TAREA ASIGNADA:
Cita literalmente todas las líneas del material siguiente, sin cambiar ni un carácter. Deja fuera de tu respuesta las marcas de imagen.

----- MATERIAL PROPORCIONADO -----

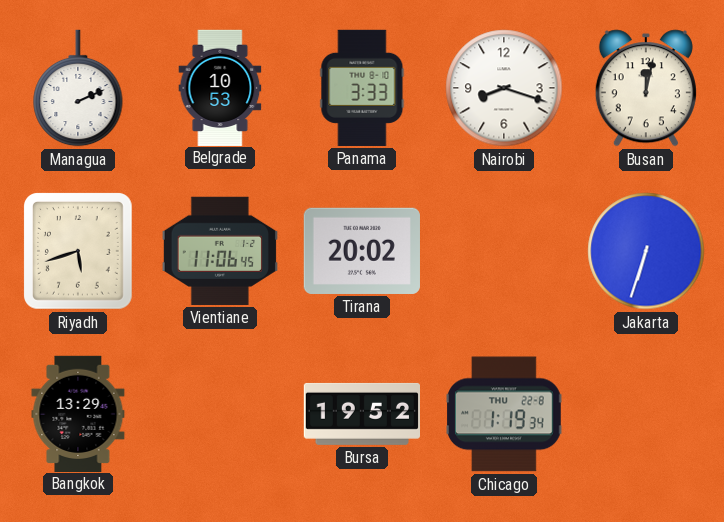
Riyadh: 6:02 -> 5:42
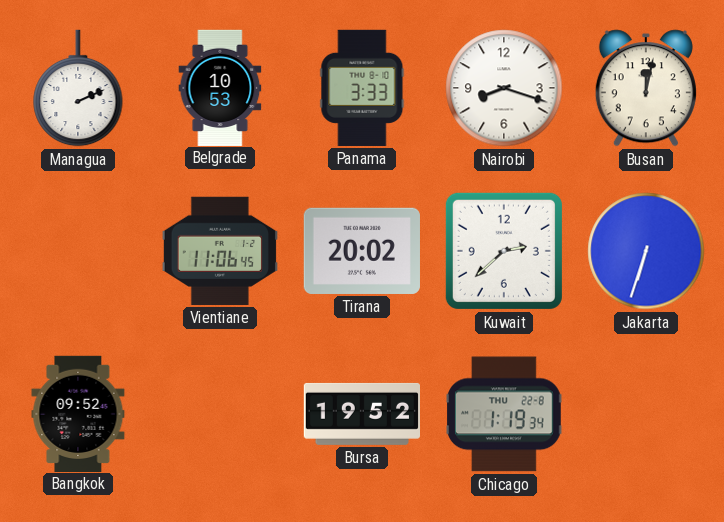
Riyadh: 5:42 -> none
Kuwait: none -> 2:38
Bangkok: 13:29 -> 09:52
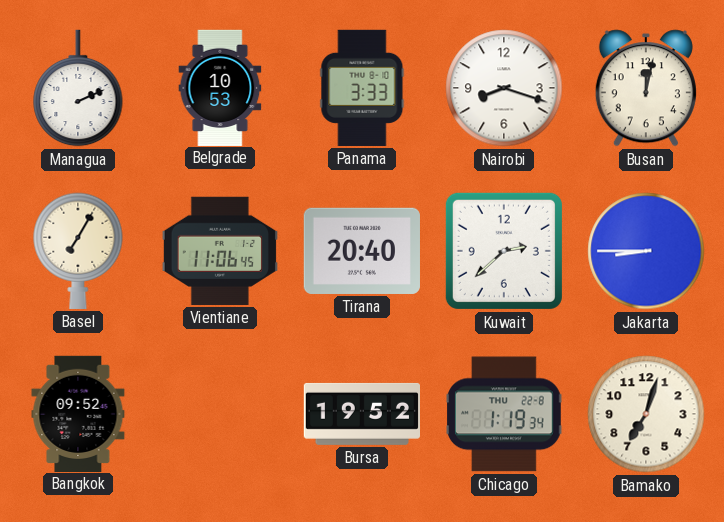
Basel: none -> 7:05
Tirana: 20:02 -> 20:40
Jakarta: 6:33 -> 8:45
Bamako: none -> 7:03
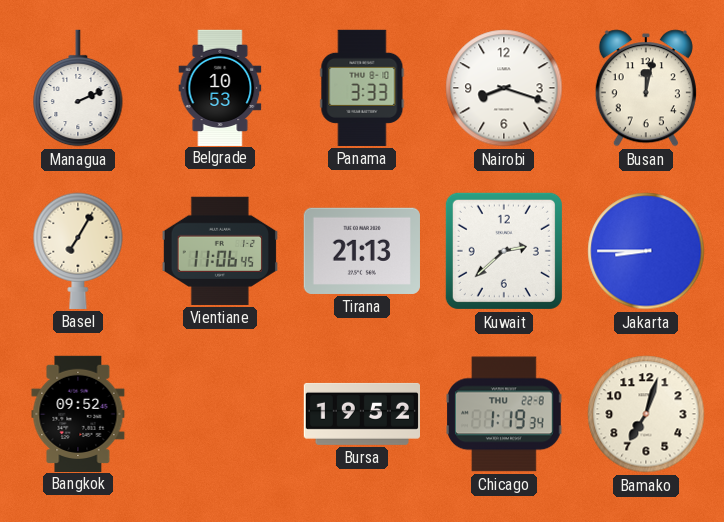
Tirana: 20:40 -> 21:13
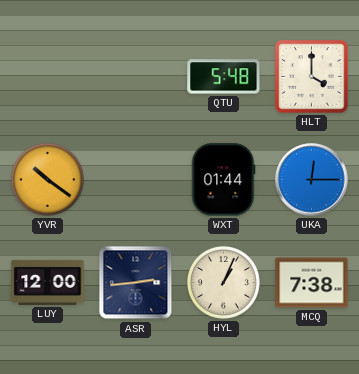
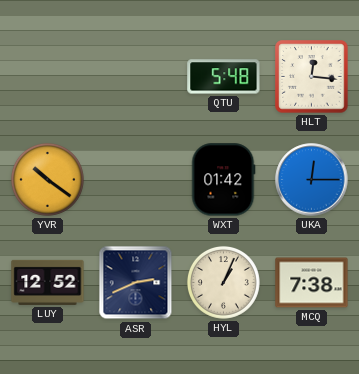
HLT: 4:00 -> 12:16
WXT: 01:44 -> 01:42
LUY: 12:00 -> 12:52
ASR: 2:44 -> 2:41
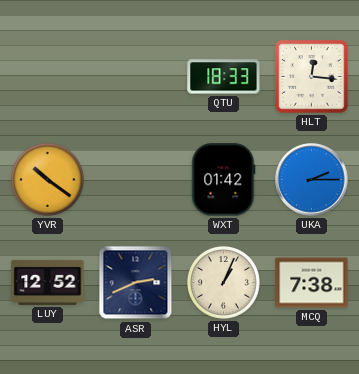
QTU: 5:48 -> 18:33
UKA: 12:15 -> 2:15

-----

RESULTADO DE LA TAREA:
Riyadh: 6:02 -> 5:42
Riyadh: 5:42 -> none
Kuwait: none -> 2:38
Bangkok: 13:29 -> 09:52
Basel: none -> 7:05
Tirana: 20:02 -> 20:40
Jakarta: 6:33 -> 8:45
Bamako: none -> 7:03
Tirana: 20:40 -> 21:13
HLT: 4:00 -> 12:16
WXT: 01:44 -> 01:42
LUY: 12:00 -> 12:52
ASR: 2:44 -> 2:41
QTU: 5:48 -> 18:33
UKA: 12:15 -> 2:15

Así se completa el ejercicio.